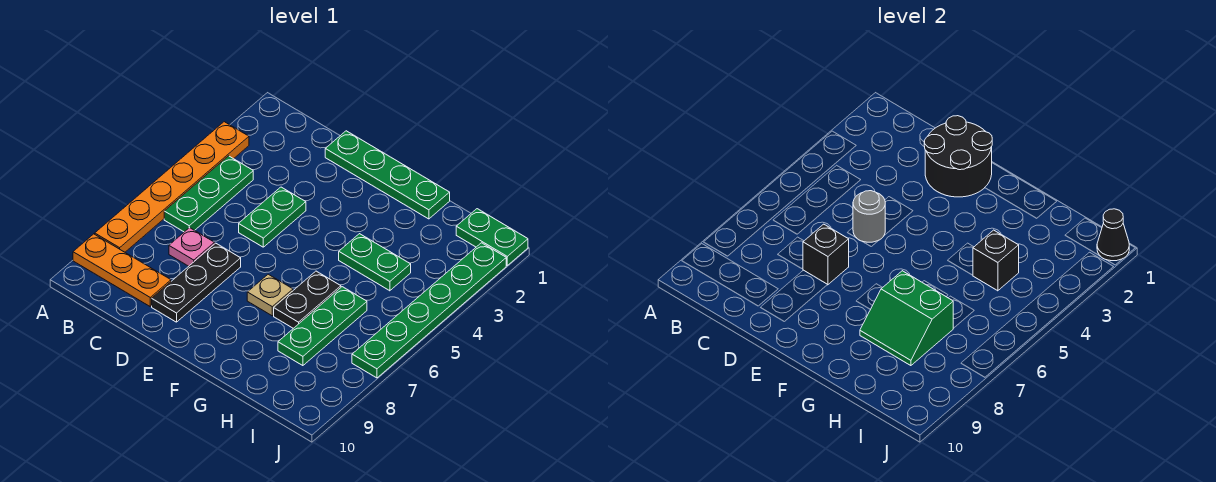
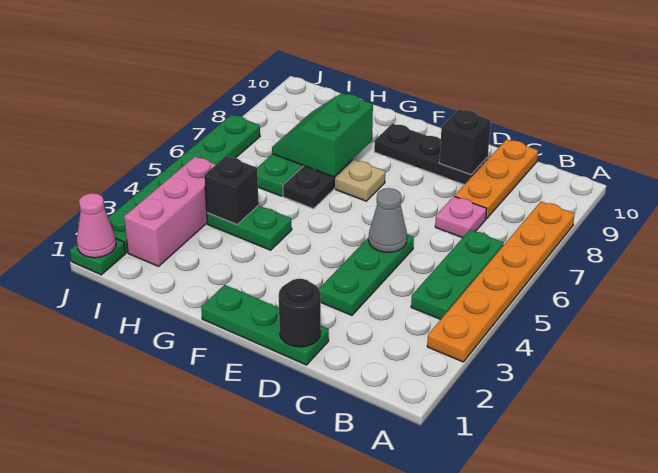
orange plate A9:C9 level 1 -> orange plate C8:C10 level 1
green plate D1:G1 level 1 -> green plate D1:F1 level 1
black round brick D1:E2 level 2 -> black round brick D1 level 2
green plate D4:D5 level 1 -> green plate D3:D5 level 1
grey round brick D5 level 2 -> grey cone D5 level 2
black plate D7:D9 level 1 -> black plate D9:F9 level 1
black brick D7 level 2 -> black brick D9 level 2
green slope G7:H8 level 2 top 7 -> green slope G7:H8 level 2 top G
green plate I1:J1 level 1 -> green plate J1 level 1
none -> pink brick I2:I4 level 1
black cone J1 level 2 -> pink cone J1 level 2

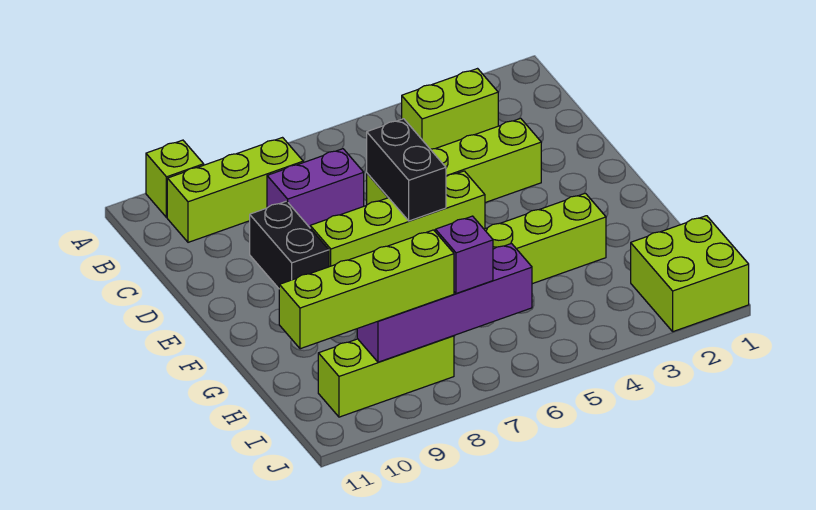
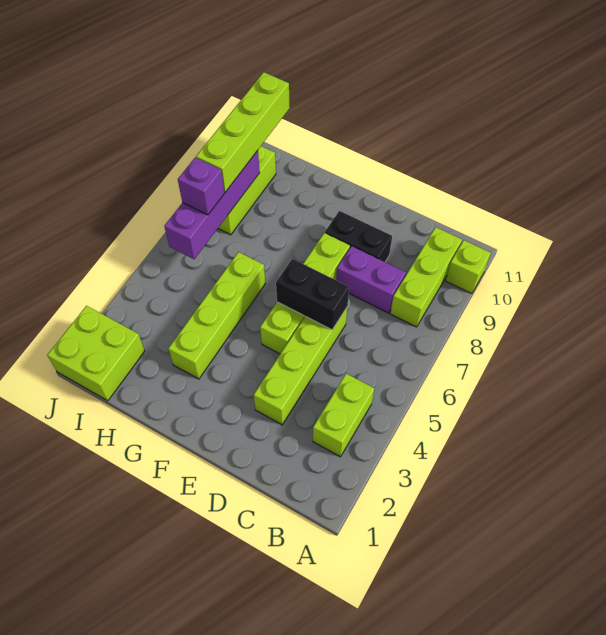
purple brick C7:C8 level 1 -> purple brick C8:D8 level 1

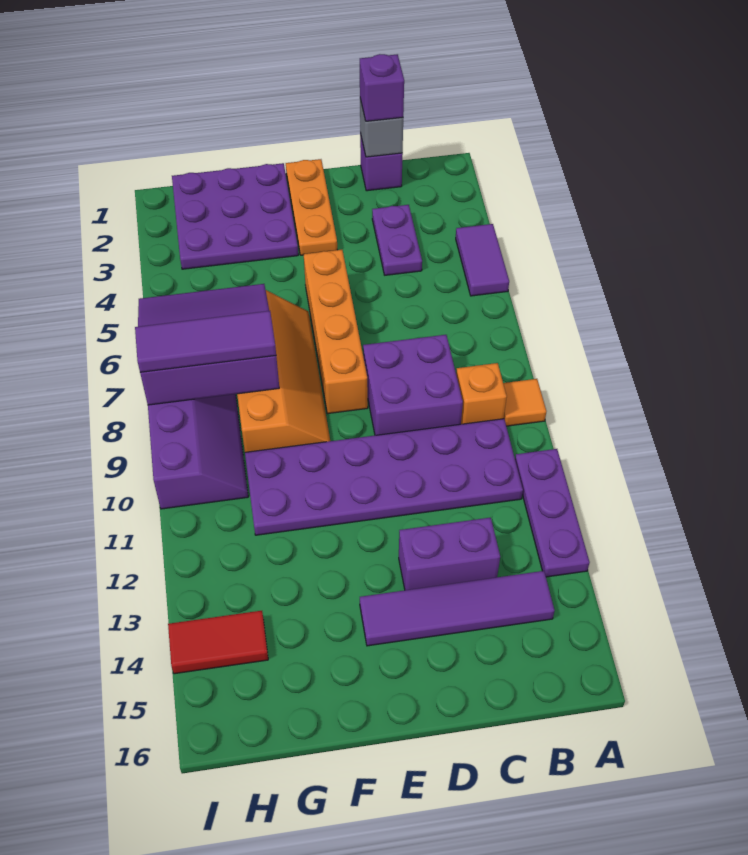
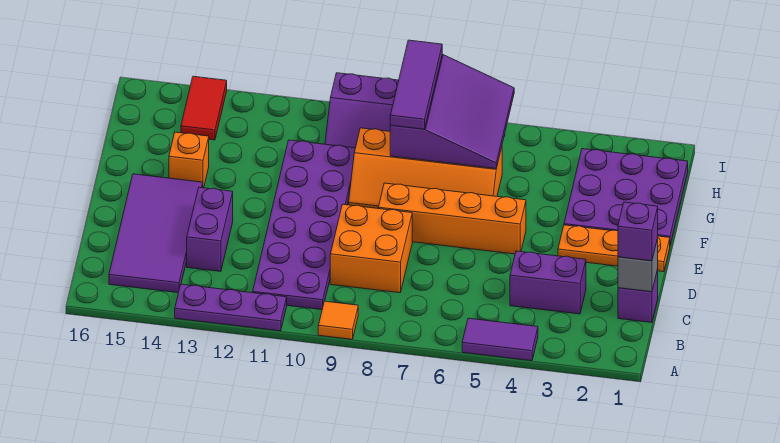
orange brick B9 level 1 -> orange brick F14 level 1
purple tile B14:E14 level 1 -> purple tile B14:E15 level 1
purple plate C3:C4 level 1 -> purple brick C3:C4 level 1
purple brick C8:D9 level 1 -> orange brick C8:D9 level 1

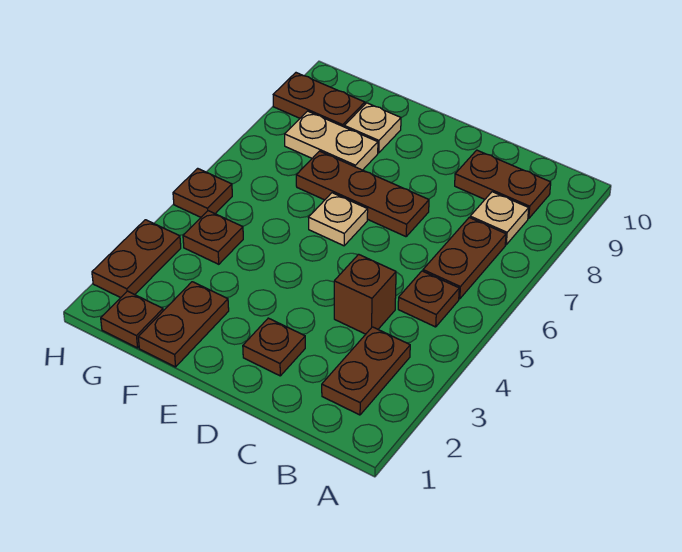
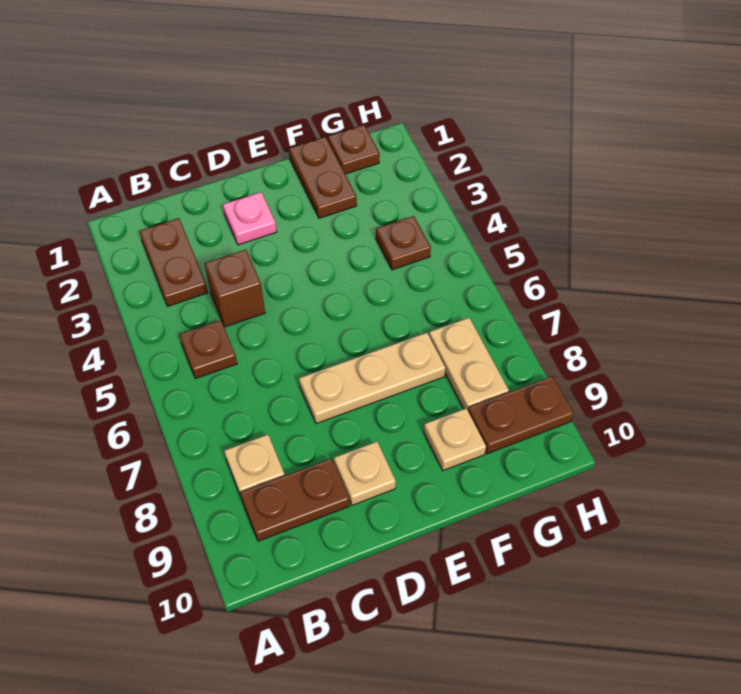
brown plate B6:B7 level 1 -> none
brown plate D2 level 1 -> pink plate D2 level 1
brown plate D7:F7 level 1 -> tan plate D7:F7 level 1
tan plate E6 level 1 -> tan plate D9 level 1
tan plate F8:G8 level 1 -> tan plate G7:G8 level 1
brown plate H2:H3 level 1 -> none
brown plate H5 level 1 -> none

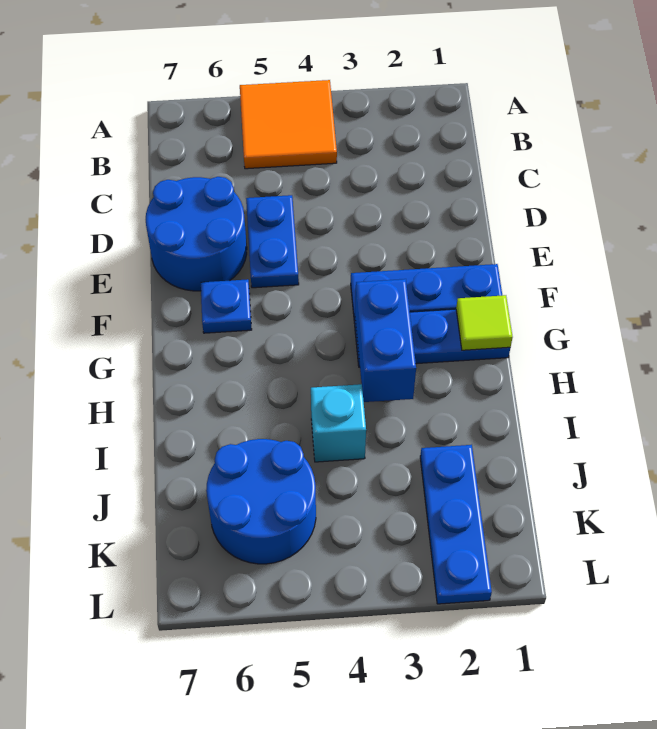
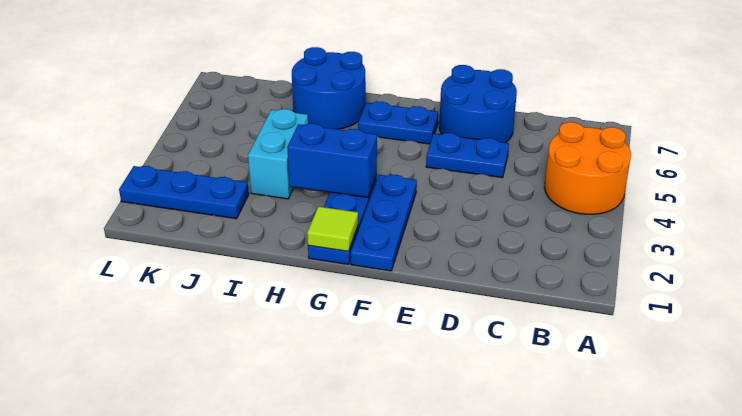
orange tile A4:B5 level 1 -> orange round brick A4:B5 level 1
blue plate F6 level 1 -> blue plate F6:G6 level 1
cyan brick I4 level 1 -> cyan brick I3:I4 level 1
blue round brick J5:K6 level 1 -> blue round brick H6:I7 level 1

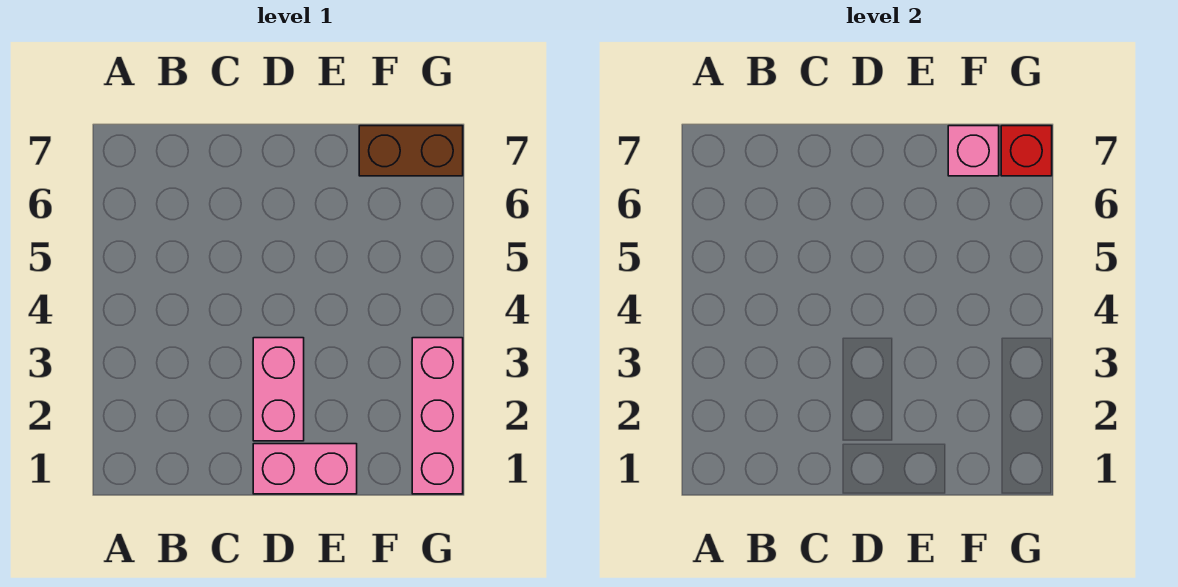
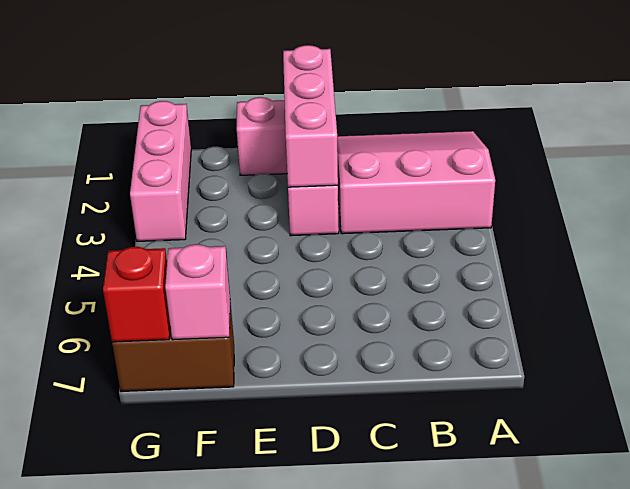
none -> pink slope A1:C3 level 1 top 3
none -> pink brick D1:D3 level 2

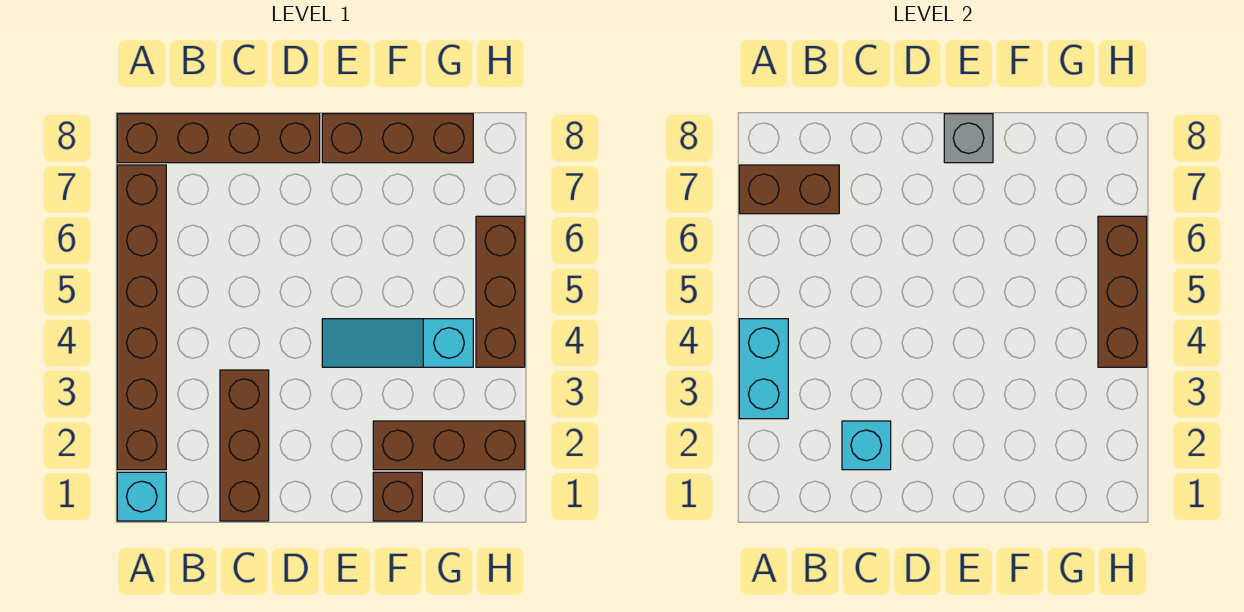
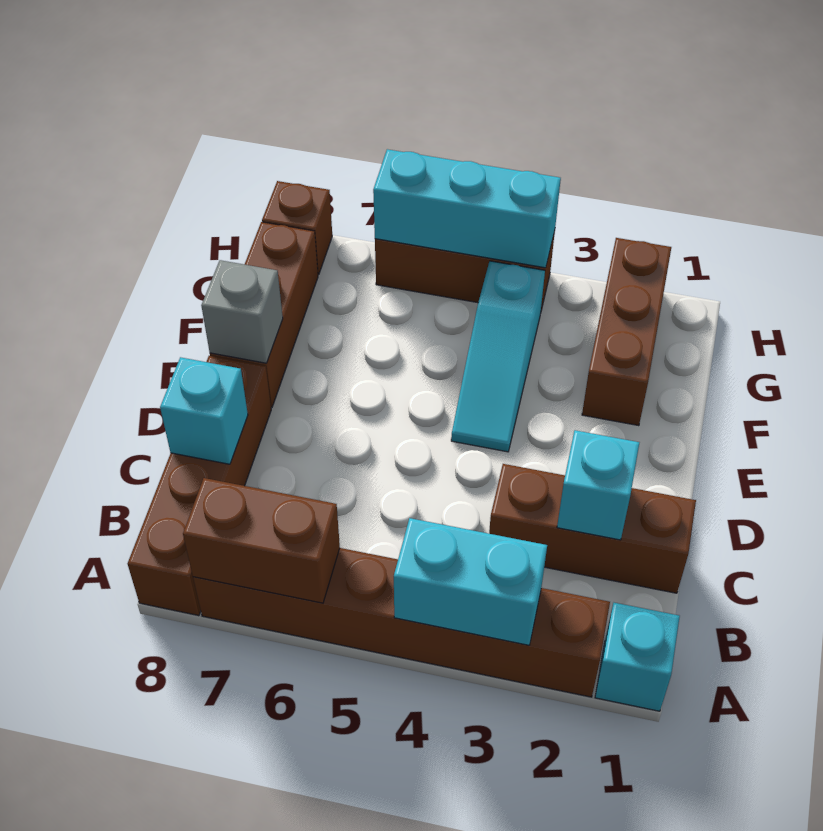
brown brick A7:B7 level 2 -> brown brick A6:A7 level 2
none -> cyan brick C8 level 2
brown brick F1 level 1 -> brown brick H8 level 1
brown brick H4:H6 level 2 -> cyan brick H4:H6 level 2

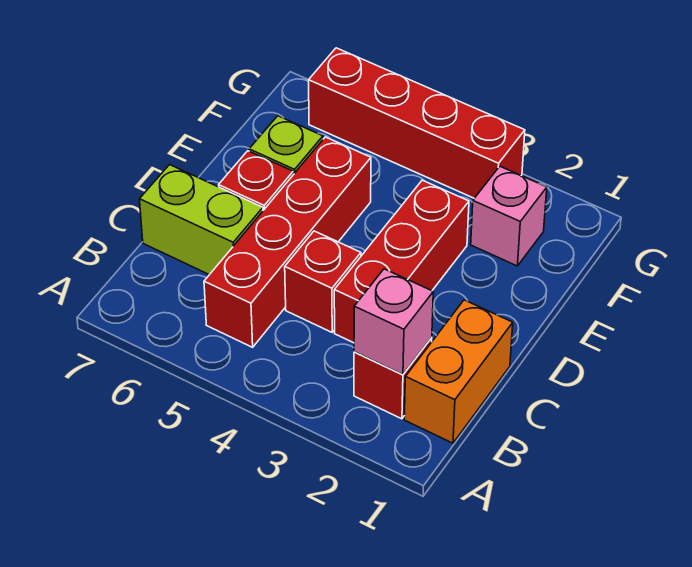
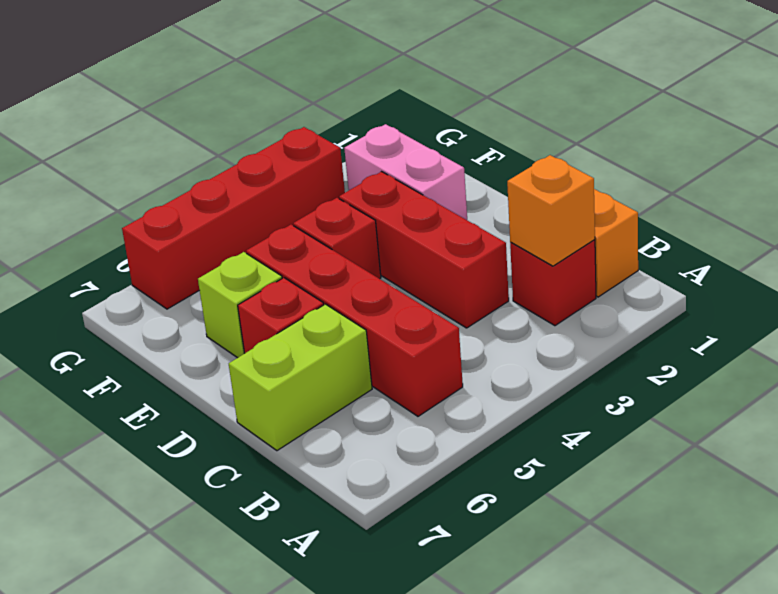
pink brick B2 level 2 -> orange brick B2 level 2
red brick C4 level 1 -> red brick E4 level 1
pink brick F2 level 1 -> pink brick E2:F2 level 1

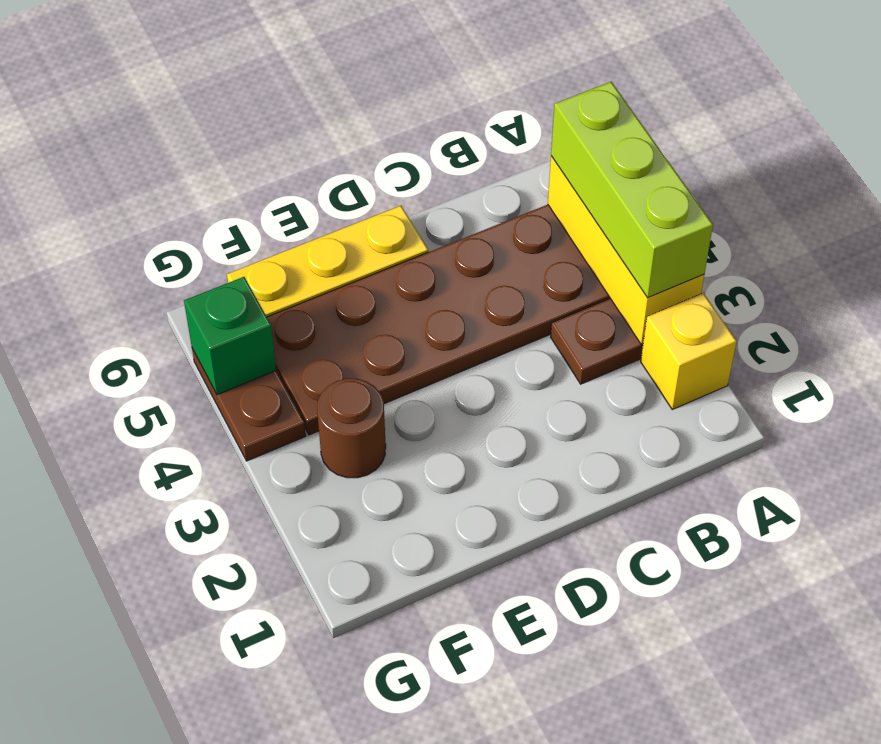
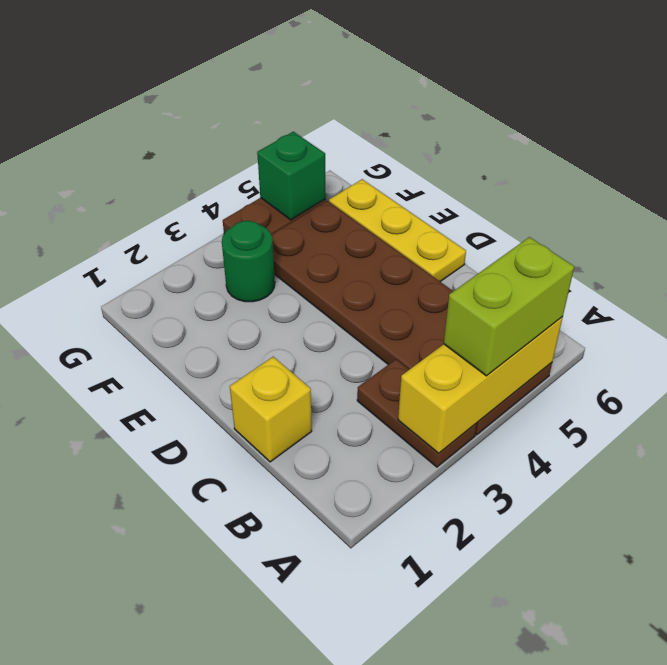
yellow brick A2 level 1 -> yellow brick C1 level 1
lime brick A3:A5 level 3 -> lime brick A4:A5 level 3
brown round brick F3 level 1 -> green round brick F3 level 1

**ASSIGNMENT:** For this task, return exactly the stretch of the listing above from the line with "black round brick D1:E2" through the line with "orange brick B9", inclusive and without pictures.

**EXPECTED ANSWER:**
black round brick D1:E2 level 2 -> black round brick D1 level 2
green plate D4:D5 level 1 -> green plate D3:D5 level 1
grey round brick D5 level 2 -> grey cone D5 level 2
black plate D7:D9 level 1 -> black plate D9:F9 level 1
black brick D7 level 2 -> black brick D9 level 2
green slope G7:H8 level 2 top 7 -> green slope G7:H8 level 2 top G
green plate I1:J1 level 1 -> green plate J1 level 1
none -> pink brick I2:I4 level 1
black cone J1 level 2 -> pink cone J1 level 2

purple brick C7:C8 level 1 -> purple brick C8:D8 level 1

orange brick B9 level 1 -> orange brick F14 level 1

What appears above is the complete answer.